**TO DO**. If pictures appear in the lines below, skip them and copy exactly the lines from the one containing "P202 pin 1: G4 -> COM" through the one containing "V203: none -> AC 6V (AC1, AC2)", and nothing else.

Excerpts from a dataset
= = = = = = =

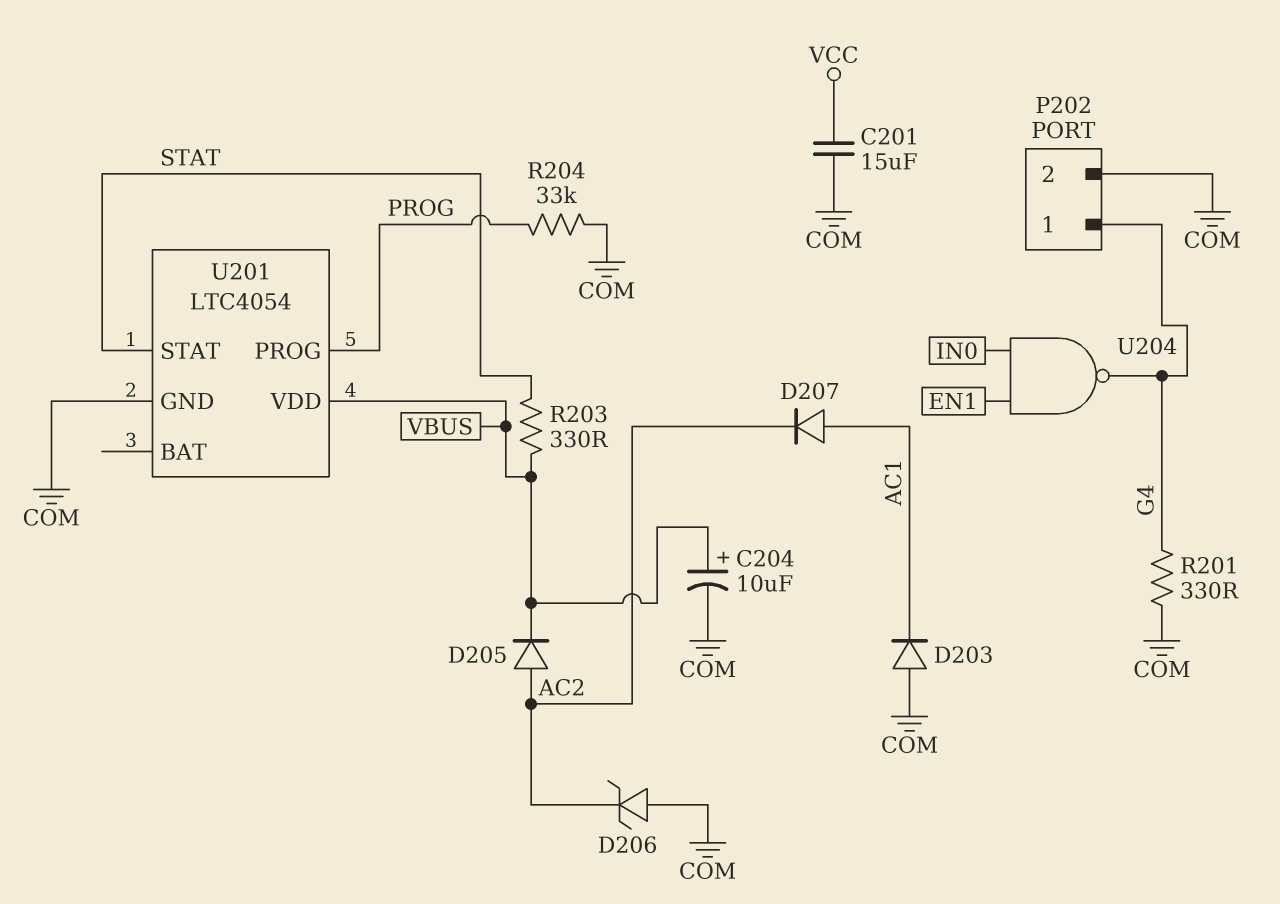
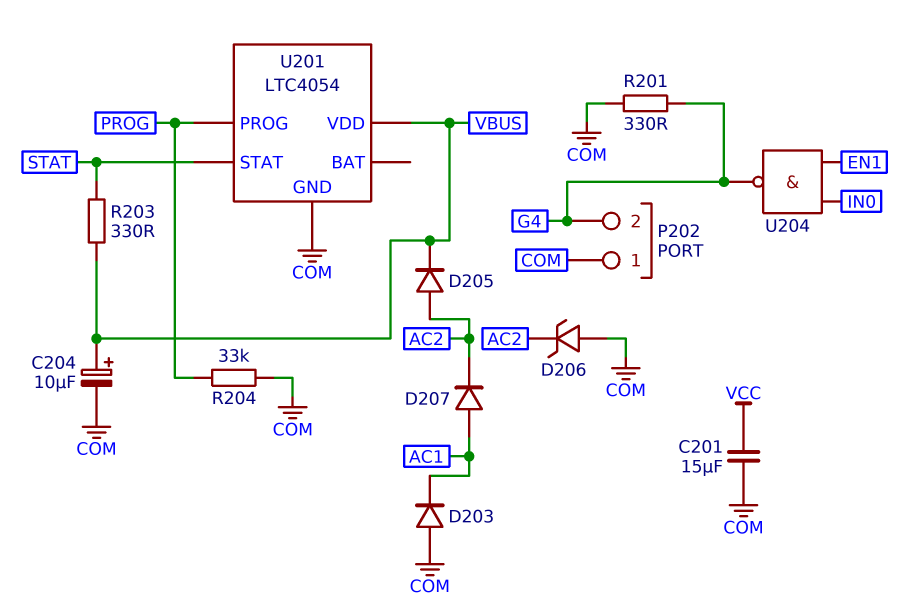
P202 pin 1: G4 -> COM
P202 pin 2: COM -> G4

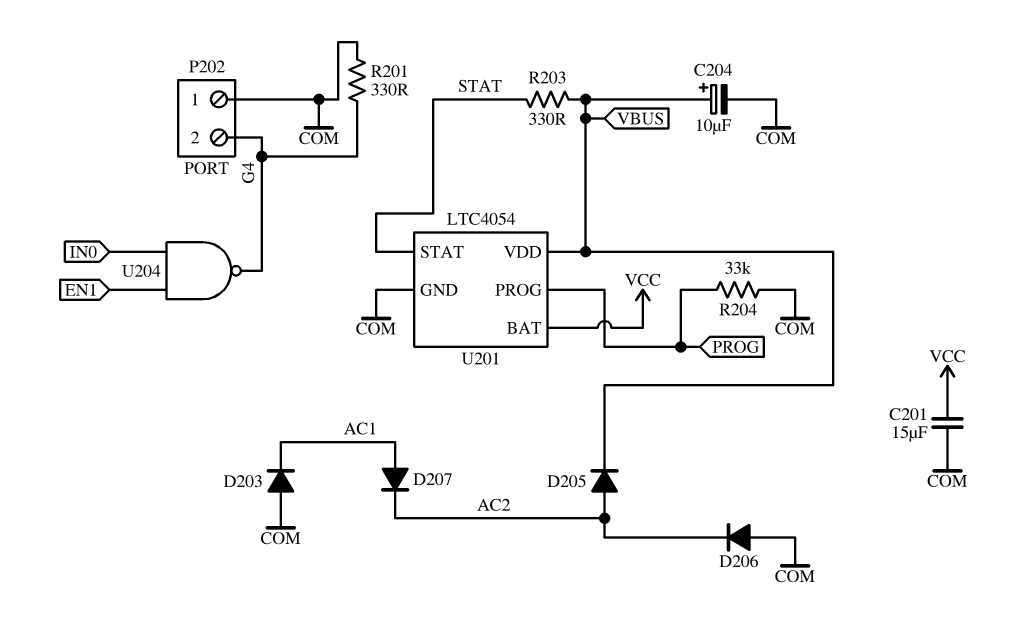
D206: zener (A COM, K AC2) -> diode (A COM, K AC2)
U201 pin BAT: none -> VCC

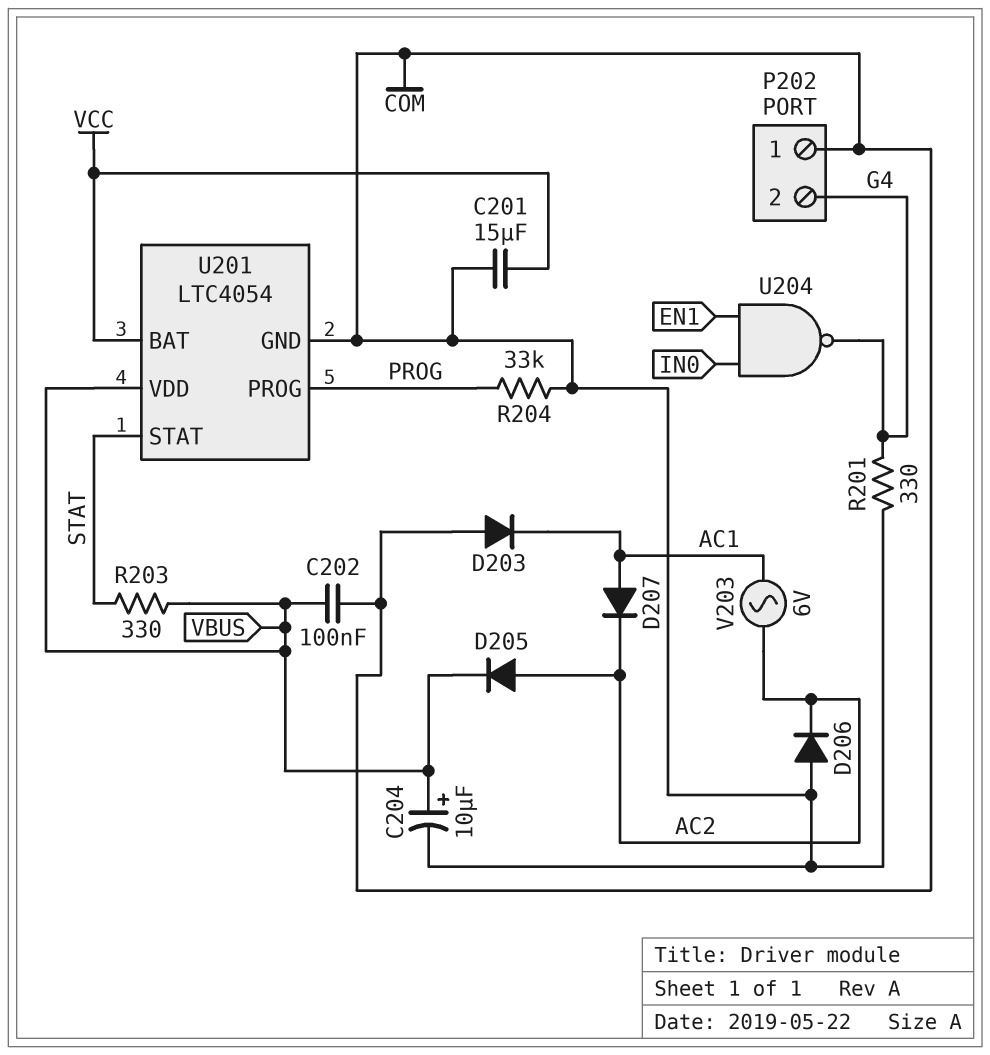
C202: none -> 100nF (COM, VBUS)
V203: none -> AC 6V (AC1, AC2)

= = = = = = =

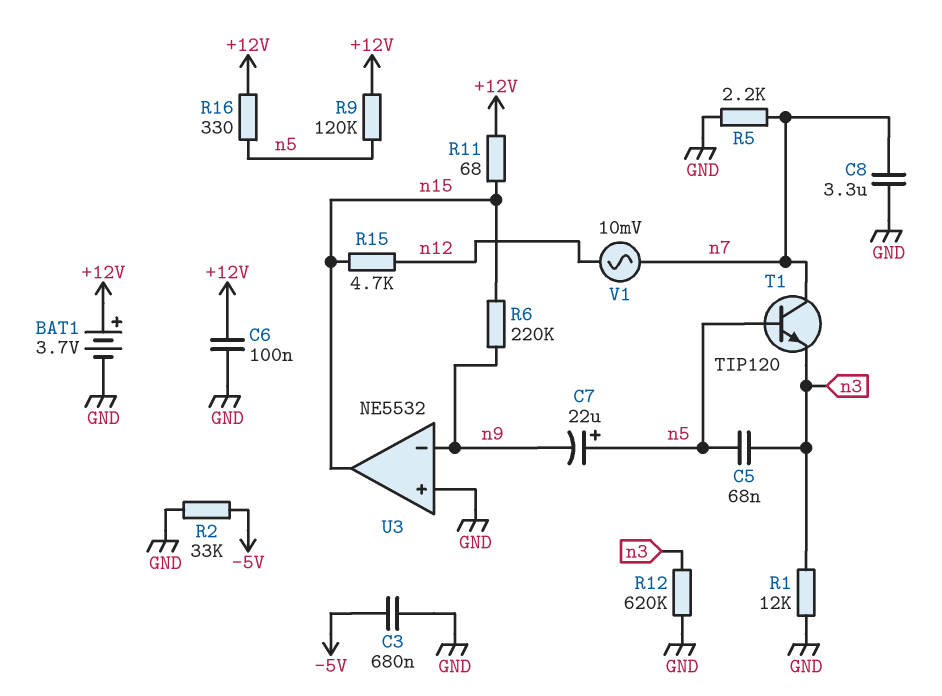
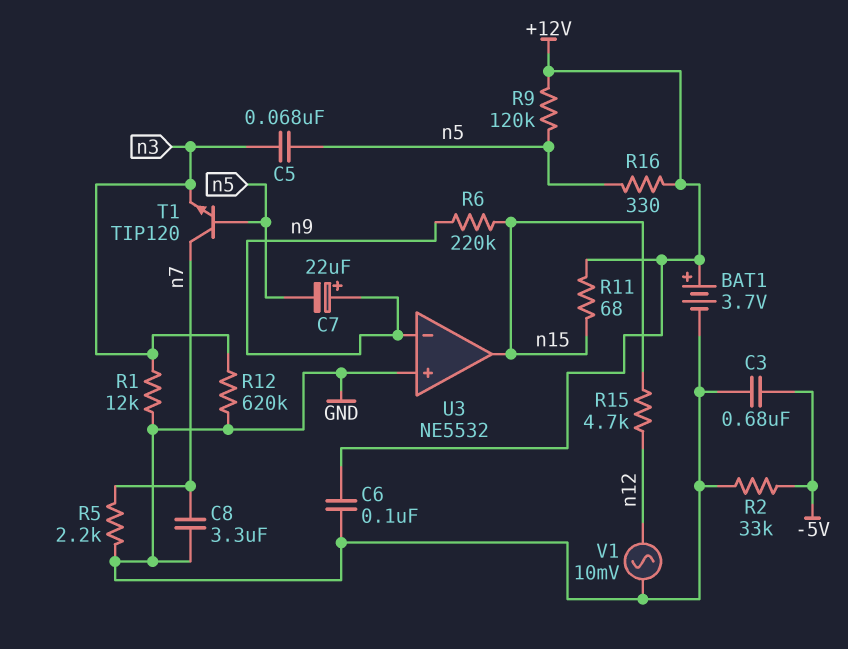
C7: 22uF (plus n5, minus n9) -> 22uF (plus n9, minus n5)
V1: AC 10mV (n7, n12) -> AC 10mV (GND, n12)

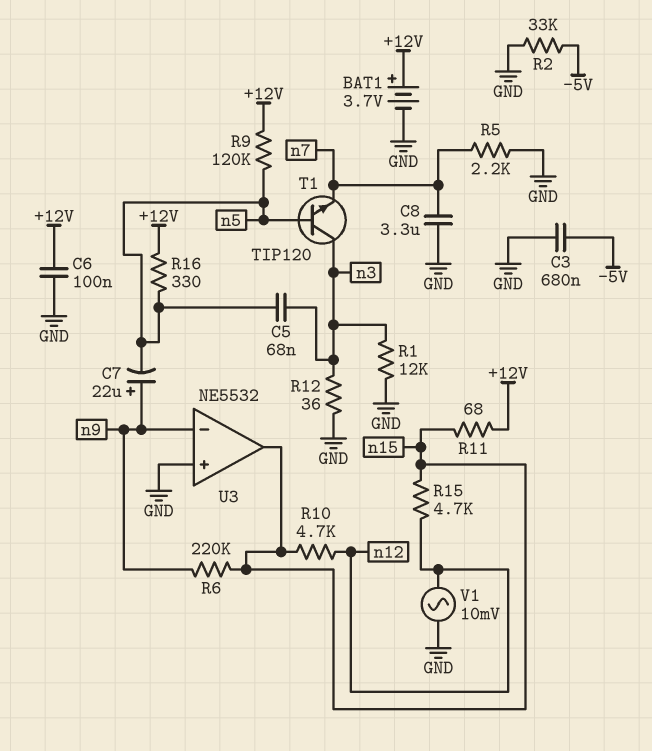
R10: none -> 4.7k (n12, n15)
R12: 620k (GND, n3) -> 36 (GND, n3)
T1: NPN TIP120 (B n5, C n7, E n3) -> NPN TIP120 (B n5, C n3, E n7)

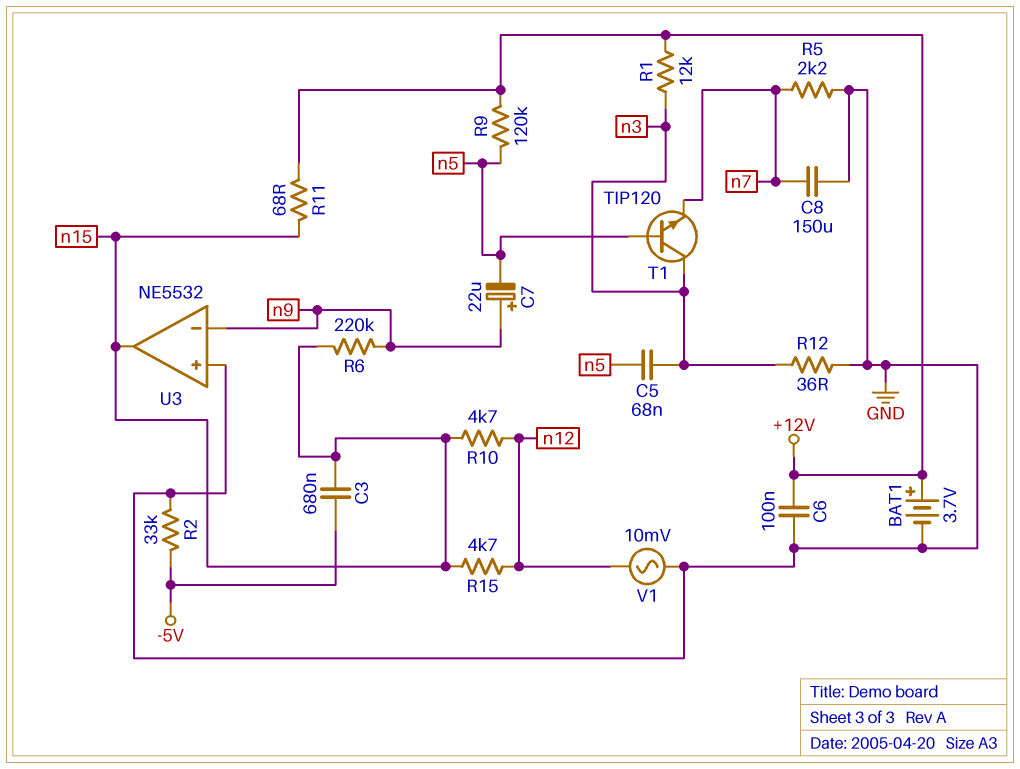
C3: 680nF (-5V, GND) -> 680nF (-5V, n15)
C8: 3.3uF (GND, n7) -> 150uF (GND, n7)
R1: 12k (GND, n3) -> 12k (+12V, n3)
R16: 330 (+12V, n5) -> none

= = = = = = =

**RESPONSE BELOW**.
P202 pin 1: G4 -> COM
P202 pin 2: COM -> G4

D206: zener (A COM, K AC2) -> diode (A COM, K AC2)
U201 pin BAT: none -> VCC

C202: none -> 100nF (COM, VBUS)
V203: none -> AC 6V (AC1, AC2)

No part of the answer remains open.